== YOUR INSTRUCTIONS ==
The answer must be only the lines below from the one holding "blue plate C5:E5" down to the one holding "green cone E4", ends included, printed exactly; please omit all pictures.
- Opening Delimiter -
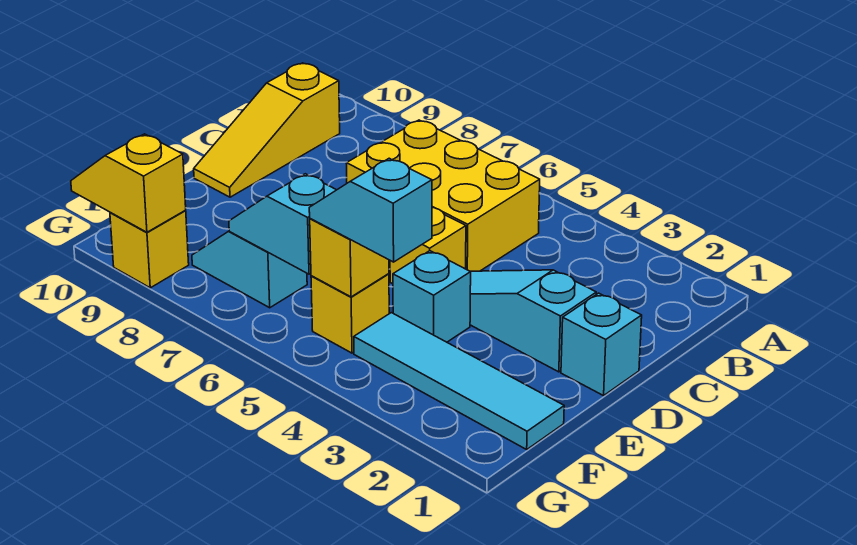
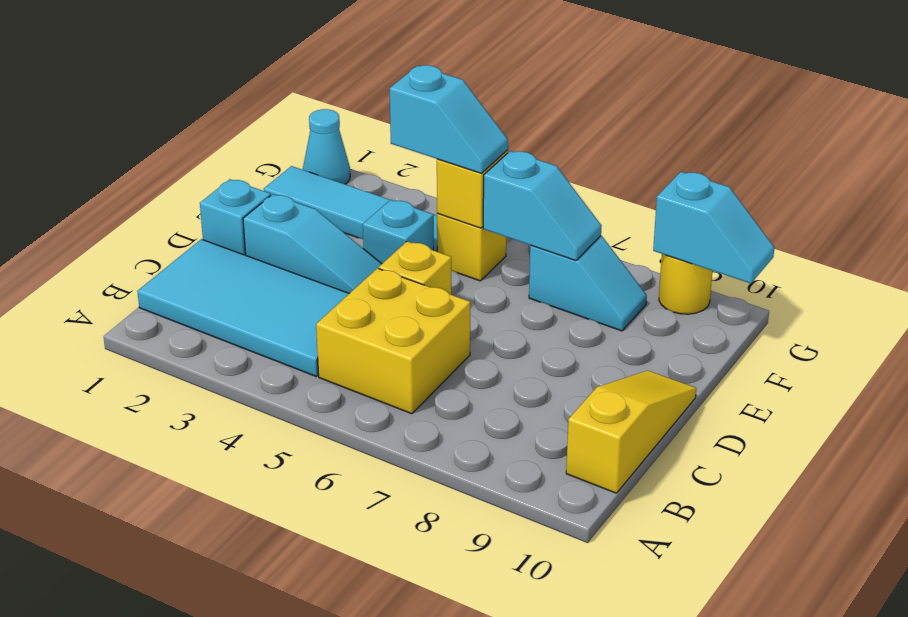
none -> cyan tile B1:C4 level 1
yellow brick B5:C7 level 1 -> yellow brick B5:C6 level 1
none -> cyan cone G1 level 1
yellow brick G9 level 1 -> yellow round brick G9 level 1
yellow slope G9:G10 level 2 top 9 -> cyan slope G9:G10 level 2 top 9

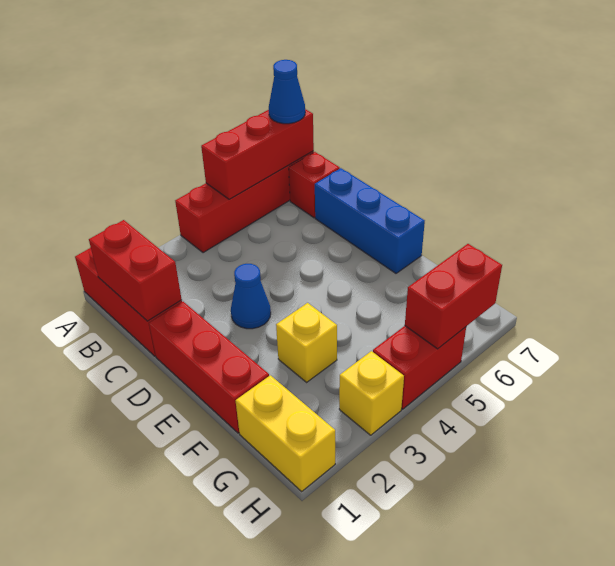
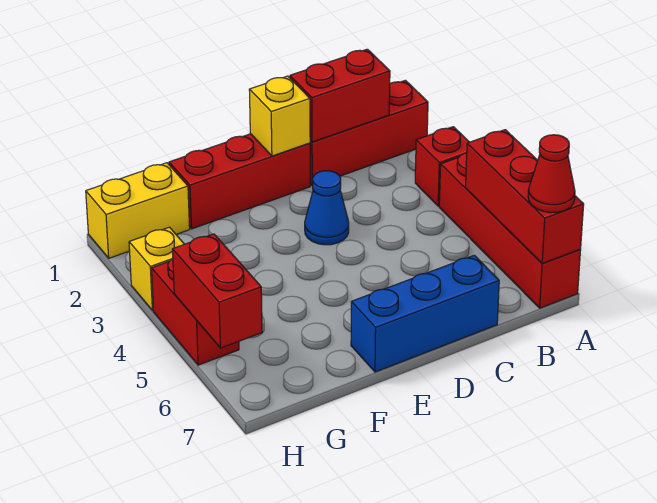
blue cone A7 level 3 -> red cone A7 level 3
red brick B7 level 1 -> red brick A3 level 1
yellow brick F3 level 1 -> yellow brick D1 level 2

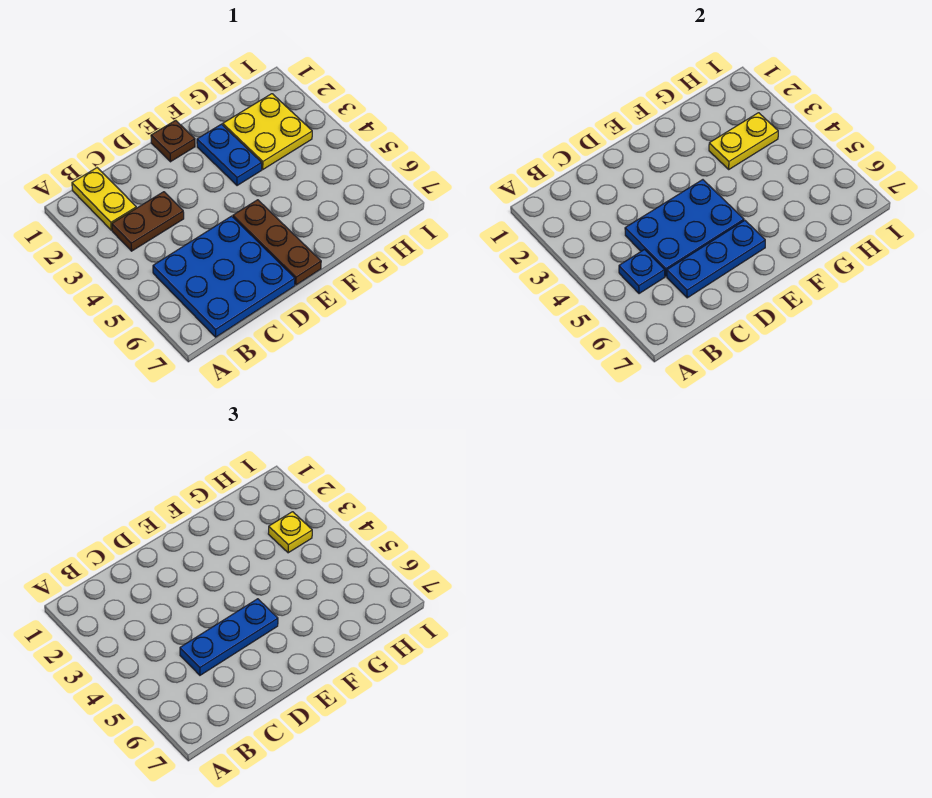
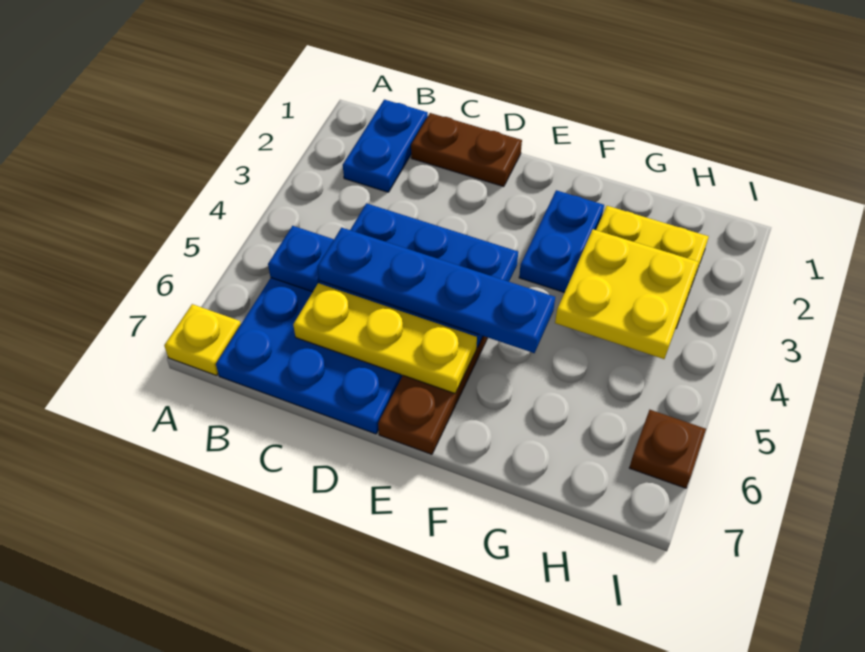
yellow plate B1:B2 level 1 -> blue plate B1:B2 level 1
brown plate B3:C3 level 1 -> brown plate C1:D1 level 1
blue plate C5:E5 level 3 -> blue plate C5:F5 level 3
blue plate C6:E6 level 2 -> yellow plate C6:E6 level 2
brown plate E1 level 1 -> brown plate I6 level 1
yellow plate G3:H3 level 2 -> yellow plate G3:H4 level 2
yellow plate H3 level 3 -> yellow plate A7 level 1

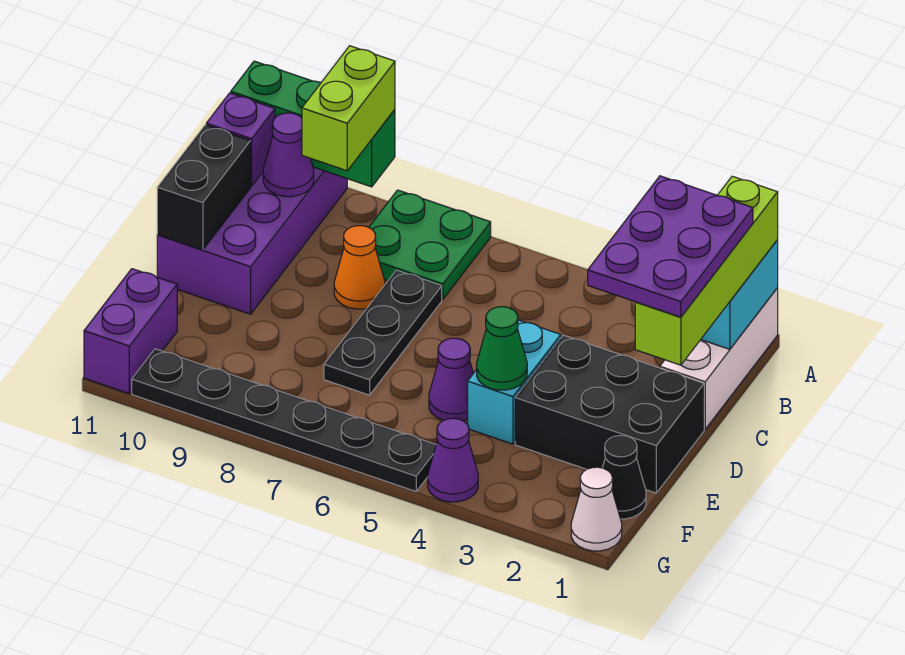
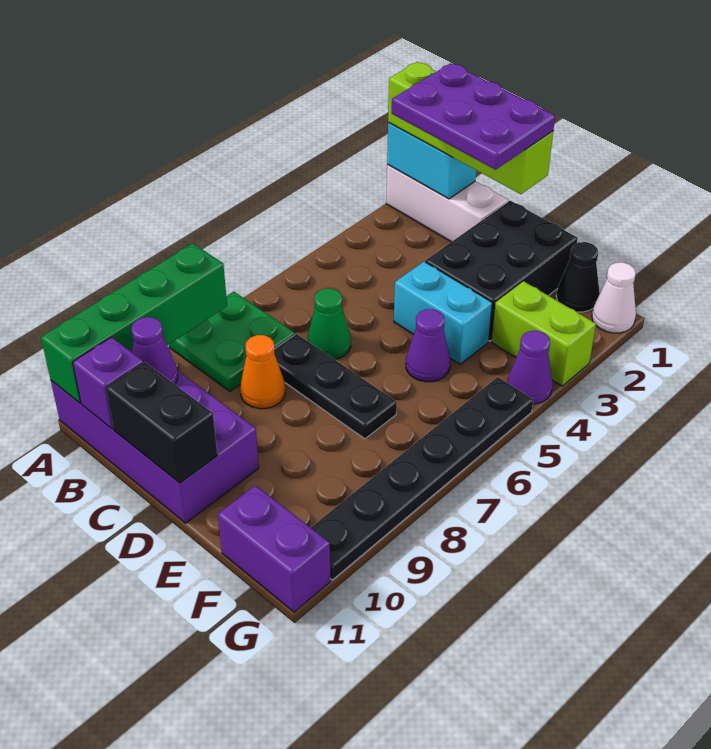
green brick A9:A11 level 2 -> green brick A8:A11 level 2
lime brick A9:B9 level 3 -> lime brick F3:G3 level 1
green cone E4 level 2 -> green cone C6 level 1

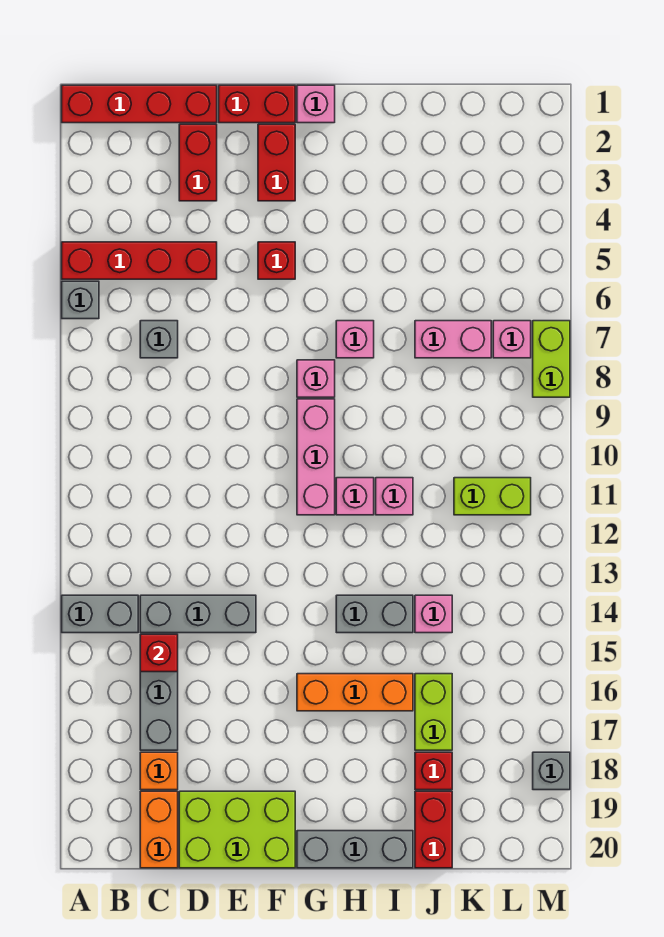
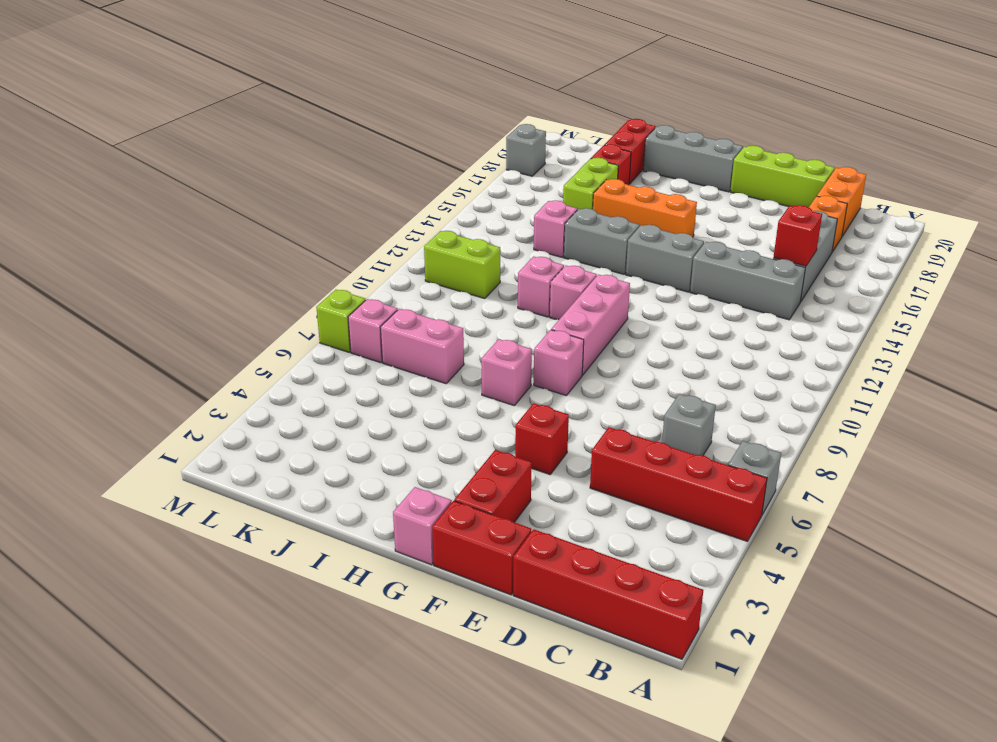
grey brick A14:B14 level 1 -> grey brick F14:G14 level 1
red brick D2:D3 level 1 -> none
lime brick D19:F20 level 1 -> lime brick D20:F20 level 1
lime brick M7:M8 level 1 -> lime brick M7 level 1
- Closing Delimiter -
== RESPONSE TO THE TASK ==
blue plate C5:E5 level 3 -> blue plate C5:F5 level 3
blue plate C6:E6 level 2 -> yellow plate C6:E6 level 2
brown plate E1 level 1 -> brown plate I6 level 1
yellow plate G3:H3 level 2 -> yellow plate G3:H4 level 2
yellow plate H3 level 3 -> yellow plate A7 level 1

green brick A9:A11 level 2 -> green brick A8:A11 level 2
lime brick A9:B9 level 3 -> lime brick F3:G3 level 1
green cone E4 level 2 -> green cone C6 level 1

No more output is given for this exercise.